----- Information given -----
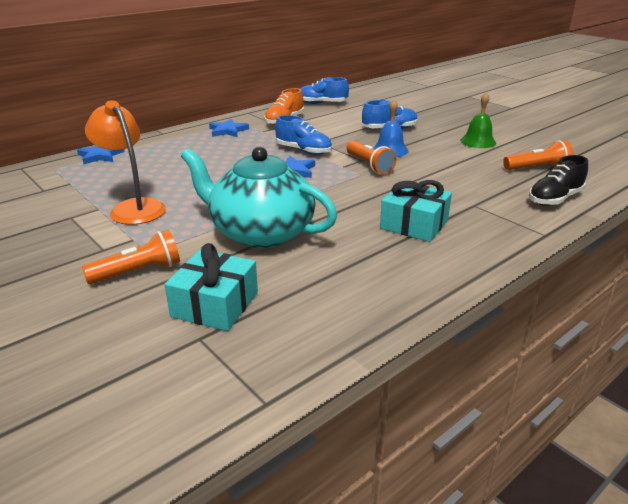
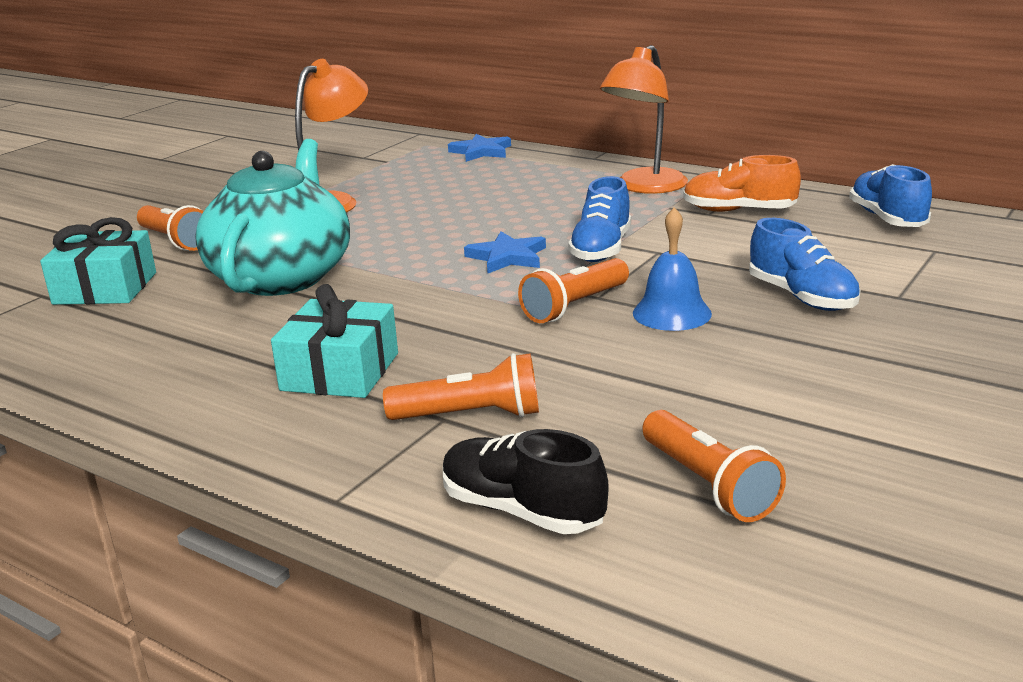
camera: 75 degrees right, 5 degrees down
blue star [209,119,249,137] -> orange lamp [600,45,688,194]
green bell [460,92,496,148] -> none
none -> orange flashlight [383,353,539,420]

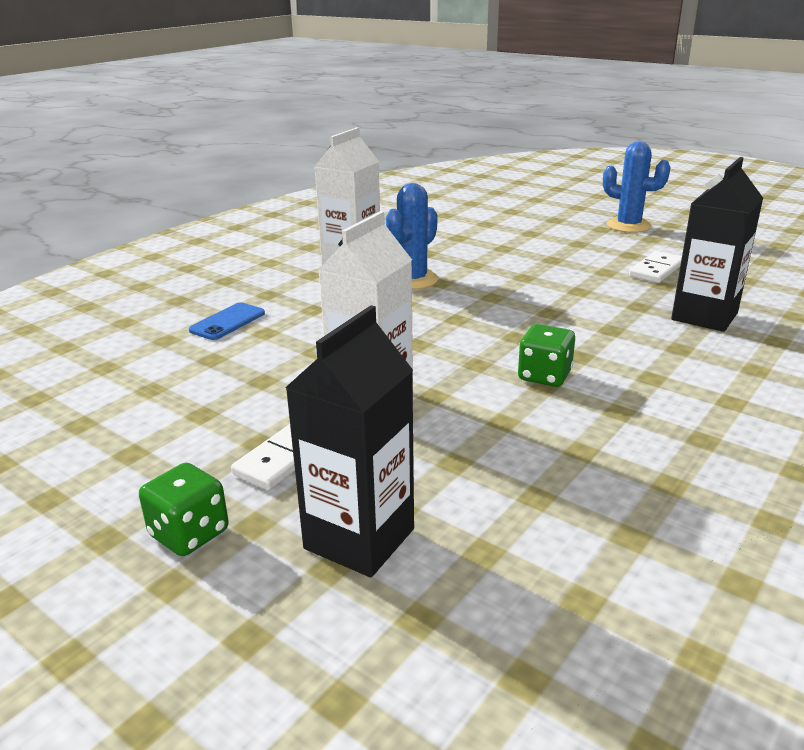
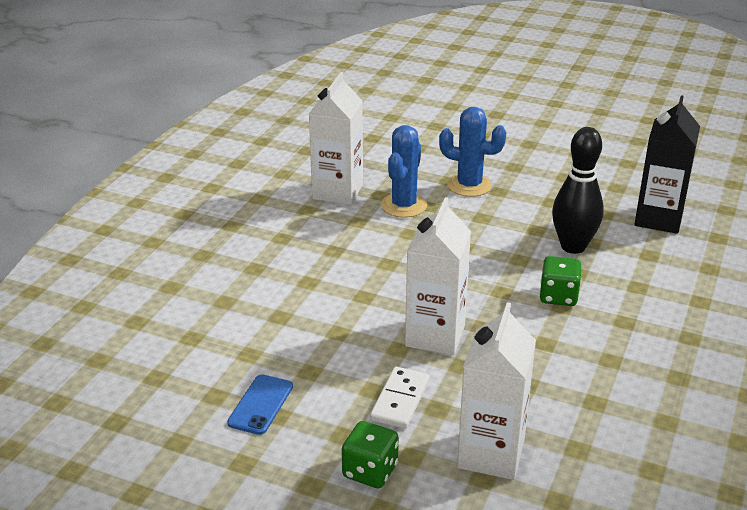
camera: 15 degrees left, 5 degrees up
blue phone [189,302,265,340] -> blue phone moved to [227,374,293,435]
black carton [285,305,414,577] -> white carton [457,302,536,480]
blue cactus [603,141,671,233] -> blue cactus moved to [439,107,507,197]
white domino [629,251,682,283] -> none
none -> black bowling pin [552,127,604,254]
-----
> **Task instructions**
What you return should match the entries word for word, pictures aside.

> **Task solution**
camera: 75 degrees right, 5 degrees down
blue star [209,119,249,137] -> orange lamp [600,45,688,194]
green bell [460,92,496,148] -> none
none -> orange flashlight [383,353,539,420]

camera: 15 degrees left, 5 degrees up
blue phone [189,302,265,340] -> blue phone moved to [227,374,293,435]
black carton [285,305,414,577] -> white carton [457,302,536,480]
blue cactus [603,141,671,233] -> blue cactus moved to [439,107,507,197]
white domino [629,251,682,283] -> none
none -> black bowling pin [552,127,604,254]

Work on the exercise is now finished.